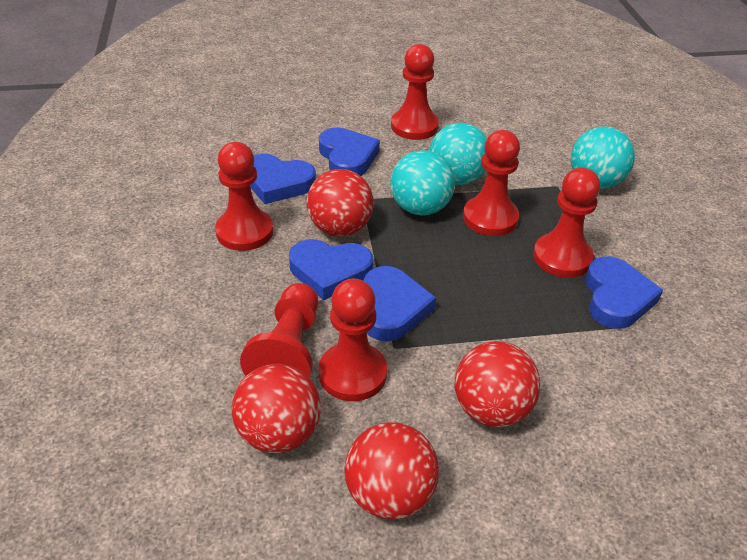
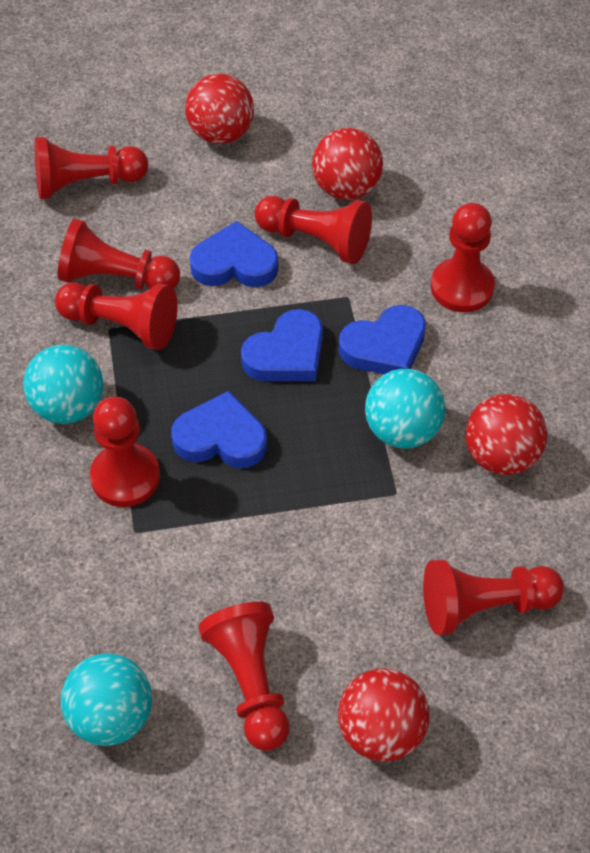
blue heart: 5 -> 4
red pawn: 6 -> 8

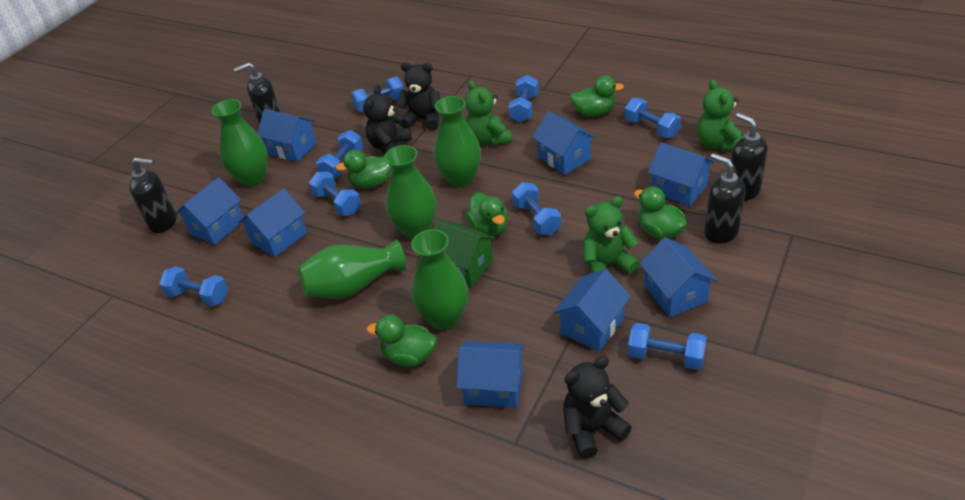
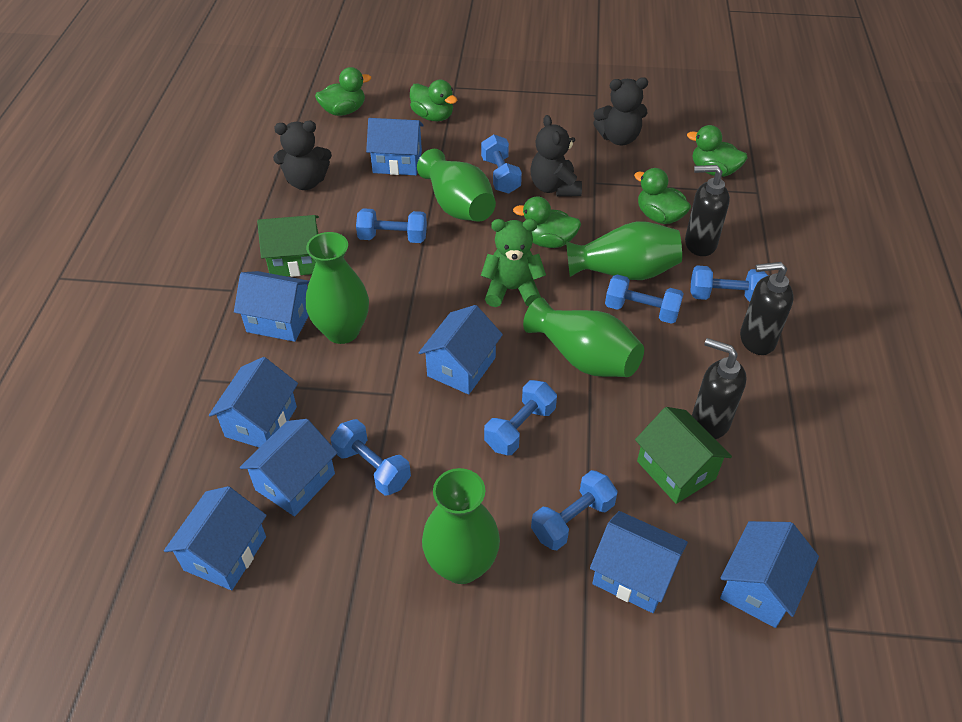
black soap dispenser: 4 -> 3
blue dumbbell: 8 -> 7
green house: 1 -> 2
green teddy bear: 3 -> 1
──────────
PROBLEM: Line by line, return the listing above exactly, dropping every picture.

TASK RESPONSE:
blue heart: 5 -> 4
red pawn: 6 -> 8

black soap dispenser: 4 -> 3
blue dumbbell: 8 -> 7
green house: 1 -> 2
green teddy bear: 3 -> 1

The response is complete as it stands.